WHAT YOU SHOULD DO: Your task is to repeat each record verbatim, exactly as it was written.

DATA SHOWN Start Marker

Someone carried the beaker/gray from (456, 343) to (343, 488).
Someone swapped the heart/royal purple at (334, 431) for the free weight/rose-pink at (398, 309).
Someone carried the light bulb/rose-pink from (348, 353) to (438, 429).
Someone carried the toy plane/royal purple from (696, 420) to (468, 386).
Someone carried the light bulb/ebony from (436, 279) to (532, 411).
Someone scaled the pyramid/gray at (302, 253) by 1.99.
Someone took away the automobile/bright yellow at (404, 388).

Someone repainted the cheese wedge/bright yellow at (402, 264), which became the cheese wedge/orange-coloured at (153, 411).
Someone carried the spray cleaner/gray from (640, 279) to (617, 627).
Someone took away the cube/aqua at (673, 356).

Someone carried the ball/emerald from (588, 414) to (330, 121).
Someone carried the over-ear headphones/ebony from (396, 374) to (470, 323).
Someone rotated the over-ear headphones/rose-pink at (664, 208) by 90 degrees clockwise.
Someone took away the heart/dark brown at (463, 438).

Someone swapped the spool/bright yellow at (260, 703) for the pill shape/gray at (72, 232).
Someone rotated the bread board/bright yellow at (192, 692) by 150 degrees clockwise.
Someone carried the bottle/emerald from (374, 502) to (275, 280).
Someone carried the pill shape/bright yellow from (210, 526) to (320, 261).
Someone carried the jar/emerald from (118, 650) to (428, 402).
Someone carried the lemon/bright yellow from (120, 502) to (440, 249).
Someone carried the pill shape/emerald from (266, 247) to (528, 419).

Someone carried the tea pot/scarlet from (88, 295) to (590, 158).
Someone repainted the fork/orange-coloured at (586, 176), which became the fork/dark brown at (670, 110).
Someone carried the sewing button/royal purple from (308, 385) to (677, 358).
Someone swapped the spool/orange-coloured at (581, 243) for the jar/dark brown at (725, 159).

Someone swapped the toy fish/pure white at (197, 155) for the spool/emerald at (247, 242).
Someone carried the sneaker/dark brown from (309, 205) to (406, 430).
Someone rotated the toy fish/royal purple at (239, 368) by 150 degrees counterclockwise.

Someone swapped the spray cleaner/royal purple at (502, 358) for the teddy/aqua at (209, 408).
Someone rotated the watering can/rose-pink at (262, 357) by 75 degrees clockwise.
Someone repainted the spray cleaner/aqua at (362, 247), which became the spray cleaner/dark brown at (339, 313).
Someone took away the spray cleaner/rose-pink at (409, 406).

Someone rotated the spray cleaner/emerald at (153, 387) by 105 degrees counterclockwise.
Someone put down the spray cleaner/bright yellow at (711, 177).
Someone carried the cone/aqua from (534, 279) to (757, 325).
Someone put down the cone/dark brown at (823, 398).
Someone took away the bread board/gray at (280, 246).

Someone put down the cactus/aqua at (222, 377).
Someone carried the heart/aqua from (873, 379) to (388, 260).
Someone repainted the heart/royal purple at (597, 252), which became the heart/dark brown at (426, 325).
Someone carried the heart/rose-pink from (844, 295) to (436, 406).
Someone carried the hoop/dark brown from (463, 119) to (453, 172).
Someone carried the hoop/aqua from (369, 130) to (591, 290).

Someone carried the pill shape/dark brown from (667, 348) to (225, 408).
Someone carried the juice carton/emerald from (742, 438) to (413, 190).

DATA SHOWN End Marker

RESULT BELOW:
Someone carried the beaker/gray from (456, 343) to (343, 488).
Someone swapped the heart/royal purple at (334, 431) for the free weight/rose-pink at (398, 309).
Someone carried the light bulb/rose-pink from (348, 353) to (438, 429).
Someone carried the toy plane/royal purple from (696, 420) to (468, 386).
Someone carried the light bulb/ebony from (436, 279) to (532, 411).
Someone scaled the pyramid/gray at (302, 253) by 1.99.
Someone took away the automobile/bright yellow at (404, 388).

Someone repainted the cheese wedge/bright yellow at (402, 264), which became the cheese wedge/orange-coloured at (153, 411).
Someone carried the spray cleaner/gray from (640, 279) to (617, 627).
Someone took away the cube/aqua at (673, 356).

Someone carried the ball/emerald from (588, 414) to (330, 121).
Someone carried the over-ear headphones/ebony from (396, 374) to (470, 323).
Someone rotated the over-ear headphones/rose-pink at (664, 208) by 90 degrees clockwise.
Someone took away the heart/dark brown at (463, 438).

Someone swapped the spool/bright yellow at (260, 703) for the pill shape/gray at (72, 232).
Someone rotated the bread board/bright yellow at (192, 692) by 150 degrees clockwise.
Someone carried the bottle/emerald from (374, 502) to (275, 280).
Someone carried the pill shape/bright yellow from (210, 526) to (320, 261).
Someone carried the jar/emerald from (118, 650) to (428, 402).
Someone carried the lemon/bright yellow from (120, 502) to (440, 249).
Someone carried the pill shape/emerald from (266, 247) to (528, 419).

Someone carried the tea pot/scarlet from (88, 295) to (590, 158).
Someone repainted the fork/orange-coloured at (586, 176), which became the fork/dark brown at (670, 110).
Someone carried the sewing button/royal purple from (308, 385) to (677, 358).
Someone swapped the spool/orange-coloured at (581, 243) for the jar/dark brown at (725, 159).

Someone swapped the toy fish/pure white at (197, 155) for the spool/emerald at (247, 242).
Someone carried the sneaker/dark brown from (309, 205) to (406, 430).
Someone rotated the toy fish/royal purple at (239, 368) by 150 degrees counterclockwise.

Someone swapped the spray cleaner/royal purple at (502, 358) for the teddy/aqua at (209, 408).
Someone rotated the watering can/rose-pink at (262, 357) by 75 degrees clockwise.
Someone repainted the spray cleaner/aqua at (362, 247), which became the spray cleaner/dark brown at (339, 313).
Someone took away the spray cleaner/rose-pink at (409, 406).

Someone rotated the spray cleaner/emerald at (153, 387) by 105 degrees counterclockwise.
Someone put down the spray cleaner/bright yellow at (711, 177).
Someone carried the cone/aqua from (534, 279) to (757, 325).
Someone put down the cone/dark brown at (823, 398).
Someone took away the bread board/gray at (280, 246).

Someone put down the cactus/aqua at (222, 377).
Someone carried the heart/aqua from (873, 379) to (388, 260).
Someone repainted the heart/royal purple at (597, 252), which became the heart/dark brown at (426, 325).
Someone carried the heart/rose-pink from (844, 295) to (436, 406).
Someone carried the hoop/dark brown from (463, 119) to (453, 172).
Someone carried the hoop/aqua from (369, 130) to (591, 290).

Someone carried the pill shape/dark brown from (667, 348) to (225, 408).
Someone carried the juice carton/emerald from (742, 438) to (413, 190).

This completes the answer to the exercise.